- SUPPLIED RECORDS:
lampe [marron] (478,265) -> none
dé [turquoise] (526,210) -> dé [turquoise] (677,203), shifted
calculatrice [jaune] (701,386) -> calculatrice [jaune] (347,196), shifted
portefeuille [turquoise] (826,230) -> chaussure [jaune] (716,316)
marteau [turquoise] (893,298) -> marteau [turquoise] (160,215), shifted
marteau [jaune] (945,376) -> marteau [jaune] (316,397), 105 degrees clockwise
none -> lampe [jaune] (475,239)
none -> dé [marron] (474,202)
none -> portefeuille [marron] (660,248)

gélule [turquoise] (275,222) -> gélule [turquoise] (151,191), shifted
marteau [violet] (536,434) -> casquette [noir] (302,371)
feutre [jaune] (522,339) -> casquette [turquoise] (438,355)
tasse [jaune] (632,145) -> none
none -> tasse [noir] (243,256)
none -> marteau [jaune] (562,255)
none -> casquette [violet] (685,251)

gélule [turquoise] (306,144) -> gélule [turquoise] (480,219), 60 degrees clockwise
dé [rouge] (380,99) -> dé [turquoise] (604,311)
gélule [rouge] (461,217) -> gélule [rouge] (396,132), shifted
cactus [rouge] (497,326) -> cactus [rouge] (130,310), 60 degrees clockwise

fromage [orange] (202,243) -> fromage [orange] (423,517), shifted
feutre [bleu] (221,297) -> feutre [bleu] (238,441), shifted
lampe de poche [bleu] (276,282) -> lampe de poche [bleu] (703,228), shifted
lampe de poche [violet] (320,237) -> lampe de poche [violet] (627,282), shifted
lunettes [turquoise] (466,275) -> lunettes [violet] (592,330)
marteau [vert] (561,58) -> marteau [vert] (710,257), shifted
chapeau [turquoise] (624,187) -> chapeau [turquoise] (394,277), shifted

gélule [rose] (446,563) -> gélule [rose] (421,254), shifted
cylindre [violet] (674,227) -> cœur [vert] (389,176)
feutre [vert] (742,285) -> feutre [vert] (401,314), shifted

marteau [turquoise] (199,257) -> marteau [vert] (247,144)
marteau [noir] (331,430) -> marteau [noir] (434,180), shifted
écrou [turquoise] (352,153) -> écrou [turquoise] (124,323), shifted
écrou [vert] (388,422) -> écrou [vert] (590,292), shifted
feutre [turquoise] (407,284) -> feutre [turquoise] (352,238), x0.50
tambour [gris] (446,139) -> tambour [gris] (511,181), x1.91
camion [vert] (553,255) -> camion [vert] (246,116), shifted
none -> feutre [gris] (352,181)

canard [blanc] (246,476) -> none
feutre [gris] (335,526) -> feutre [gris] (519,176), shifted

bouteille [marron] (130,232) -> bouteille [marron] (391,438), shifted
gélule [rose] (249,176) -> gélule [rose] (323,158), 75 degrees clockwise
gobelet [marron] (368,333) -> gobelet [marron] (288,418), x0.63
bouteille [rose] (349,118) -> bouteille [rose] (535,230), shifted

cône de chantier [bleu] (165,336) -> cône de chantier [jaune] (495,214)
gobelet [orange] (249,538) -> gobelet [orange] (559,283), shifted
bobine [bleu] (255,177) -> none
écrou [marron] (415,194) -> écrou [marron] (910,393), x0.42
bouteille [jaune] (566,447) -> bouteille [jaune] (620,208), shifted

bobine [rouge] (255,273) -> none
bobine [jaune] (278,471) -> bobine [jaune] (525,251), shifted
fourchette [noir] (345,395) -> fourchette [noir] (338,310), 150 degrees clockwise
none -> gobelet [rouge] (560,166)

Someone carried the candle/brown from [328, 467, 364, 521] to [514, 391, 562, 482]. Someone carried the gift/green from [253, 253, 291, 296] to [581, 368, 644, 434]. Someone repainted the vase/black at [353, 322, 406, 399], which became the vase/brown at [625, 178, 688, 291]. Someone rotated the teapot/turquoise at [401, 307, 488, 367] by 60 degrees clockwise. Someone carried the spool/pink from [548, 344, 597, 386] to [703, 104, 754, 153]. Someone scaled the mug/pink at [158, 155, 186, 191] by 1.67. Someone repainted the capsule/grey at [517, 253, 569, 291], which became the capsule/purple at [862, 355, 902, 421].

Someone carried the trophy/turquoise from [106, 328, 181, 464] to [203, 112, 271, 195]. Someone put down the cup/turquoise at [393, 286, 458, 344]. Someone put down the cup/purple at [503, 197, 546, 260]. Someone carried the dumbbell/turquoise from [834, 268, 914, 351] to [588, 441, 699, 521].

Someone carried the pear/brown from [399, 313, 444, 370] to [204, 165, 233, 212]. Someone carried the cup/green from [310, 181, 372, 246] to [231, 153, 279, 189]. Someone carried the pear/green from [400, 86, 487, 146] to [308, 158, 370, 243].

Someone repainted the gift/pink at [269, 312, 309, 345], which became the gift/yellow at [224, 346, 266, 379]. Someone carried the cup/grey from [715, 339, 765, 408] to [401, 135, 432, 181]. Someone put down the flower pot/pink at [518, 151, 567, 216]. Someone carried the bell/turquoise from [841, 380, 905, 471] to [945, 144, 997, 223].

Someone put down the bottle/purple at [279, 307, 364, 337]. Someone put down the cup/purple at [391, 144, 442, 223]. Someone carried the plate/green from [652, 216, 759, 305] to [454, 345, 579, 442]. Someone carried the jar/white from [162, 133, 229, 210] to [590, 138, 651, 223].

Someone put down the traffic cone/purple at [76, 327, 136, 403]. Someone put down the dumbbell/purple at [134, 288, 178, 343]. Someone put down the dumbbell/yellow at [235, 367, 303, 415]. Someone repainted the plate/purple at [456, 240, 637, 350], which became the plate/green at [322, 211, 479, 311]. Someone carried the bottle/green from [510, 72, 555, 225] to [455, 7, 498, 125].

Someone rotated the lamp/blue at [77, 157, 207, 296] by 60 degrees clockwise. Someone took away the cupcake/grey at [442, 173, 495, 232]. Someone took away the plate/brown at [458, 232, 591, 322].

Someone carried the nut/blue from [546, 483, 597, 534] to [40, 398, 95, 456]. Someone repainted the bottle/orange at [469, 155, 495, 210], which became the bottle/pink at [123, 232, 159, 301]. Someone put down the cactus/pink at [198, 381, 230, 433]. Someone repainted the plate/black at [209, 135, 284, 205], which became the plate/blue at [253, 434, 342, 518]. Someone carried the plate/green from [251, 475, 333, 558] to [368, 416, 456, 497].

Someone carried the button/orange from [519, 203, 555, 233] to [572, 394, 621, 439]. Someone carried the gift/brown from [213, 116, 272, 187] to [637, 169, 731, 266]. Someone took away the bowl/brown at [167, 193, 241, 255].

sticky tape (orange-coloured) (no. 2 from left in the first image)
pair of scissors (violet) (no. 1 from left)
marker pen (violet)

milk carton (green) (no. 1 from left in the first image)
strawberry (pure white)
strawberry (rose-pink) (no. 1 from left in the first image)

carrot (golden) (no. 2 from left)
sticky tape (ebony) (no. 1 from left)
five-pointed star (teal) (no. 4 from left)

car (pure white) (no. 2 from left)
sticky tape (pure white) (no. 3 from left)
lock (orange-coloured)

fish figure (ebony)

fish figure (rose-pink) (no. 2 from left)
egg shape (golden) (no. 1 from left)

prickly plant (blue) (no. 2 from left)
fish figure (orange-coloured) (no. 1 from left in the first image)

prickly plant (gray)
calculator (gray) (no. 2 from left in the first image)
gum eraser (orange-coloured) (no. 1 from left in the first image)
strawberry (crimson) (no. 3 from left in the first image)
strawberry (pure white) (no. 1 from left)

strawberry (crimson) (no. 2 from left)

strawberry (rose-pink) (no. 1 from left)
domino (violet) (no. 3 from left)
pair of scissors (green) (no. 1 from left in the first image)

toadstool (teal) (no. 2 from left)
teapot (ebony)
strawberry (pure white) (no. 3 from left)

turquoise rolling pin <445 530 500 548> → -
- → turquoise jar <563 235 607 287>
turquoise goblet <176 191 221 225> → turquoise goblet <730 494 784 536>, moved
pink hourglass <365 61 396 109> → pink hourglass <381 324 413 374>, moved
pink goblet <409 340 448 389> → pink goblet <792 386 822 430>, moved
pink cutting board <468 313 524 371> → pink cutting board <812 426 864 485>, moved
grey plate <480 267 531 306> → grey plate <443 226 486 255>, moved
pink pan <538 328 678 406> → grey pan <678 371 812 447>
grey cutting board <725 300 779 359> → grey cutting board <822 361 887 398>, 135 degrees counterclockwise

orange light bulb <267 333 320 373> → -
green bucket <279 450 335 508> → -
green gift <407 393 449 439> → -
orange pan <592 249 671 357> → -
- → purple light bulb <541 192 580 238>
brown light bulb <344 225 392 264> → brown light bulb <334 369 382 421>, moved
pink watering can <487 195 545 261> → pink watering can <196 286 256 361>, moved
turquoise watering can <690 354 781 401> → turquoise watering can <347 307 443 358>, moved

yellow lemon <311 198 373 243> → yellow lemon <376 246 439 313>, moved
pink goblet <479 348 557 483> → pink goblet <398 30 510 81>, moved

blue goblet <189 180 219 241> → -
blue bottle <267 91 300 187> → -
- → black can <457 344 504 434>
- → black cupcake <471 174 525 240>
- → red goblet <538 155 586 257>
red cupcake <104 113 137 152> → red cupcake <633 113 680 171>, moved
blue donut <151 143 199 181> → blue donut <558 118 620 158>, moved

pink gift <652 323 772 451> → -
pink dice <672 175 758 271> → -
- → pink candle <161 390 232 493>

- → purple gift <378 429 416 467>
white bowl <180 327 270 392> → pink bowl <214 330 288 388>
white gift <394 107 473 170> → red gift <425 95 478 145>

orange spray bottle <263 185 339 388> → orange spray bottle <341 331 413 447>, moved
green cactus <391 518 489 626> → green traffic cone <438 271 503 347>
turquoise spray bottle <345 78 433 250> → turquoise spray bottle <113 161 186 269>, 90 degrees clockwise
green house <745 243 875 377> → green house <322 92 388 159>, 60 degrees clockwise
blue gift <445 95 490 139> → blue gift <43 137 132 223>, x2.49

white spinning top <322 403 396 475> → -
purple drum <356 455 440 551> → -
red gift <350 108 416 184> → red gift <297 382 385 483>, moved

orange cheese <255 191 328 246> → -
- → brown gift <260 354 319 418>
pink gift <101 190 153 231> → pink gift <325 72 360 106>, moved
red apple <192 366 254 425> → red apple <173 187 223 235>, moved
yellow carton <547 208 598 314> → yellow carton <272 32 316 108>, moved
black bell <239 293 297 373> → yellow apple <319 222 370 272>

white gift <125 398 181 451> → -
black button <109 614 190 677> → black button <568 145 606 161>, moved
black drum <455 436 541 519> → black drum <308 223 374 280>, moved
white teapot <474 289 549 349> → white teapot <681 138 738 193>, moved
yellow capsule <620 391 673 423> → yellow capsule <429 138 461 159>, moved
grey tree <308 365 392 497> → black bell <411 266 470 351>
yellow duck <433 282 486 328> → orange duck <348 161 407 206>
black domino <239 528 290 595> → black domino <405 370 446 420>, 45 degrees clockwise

- PROBLEM TO WORK ON: Give back exactly the lines above starting at the line where "portefeuille [turquoise] (826,230)" appears and ending at the line where "none -> dé [marron] (474,202)" appears, both included, with no other lines.

- SOLUTION:
portefeuille [turquoise] (826,230) -> chaussure [jaune] (716,316)
marteau [turquoise] (893,298) -> marteau [turquoise] (160,215), shifted
marteau [jaune] (945,376) -> marteau [jaune] (316,397), 105 degrees clockwise
none -> lampe [jaune] (475,239)
none -> dé [marron] (474,202)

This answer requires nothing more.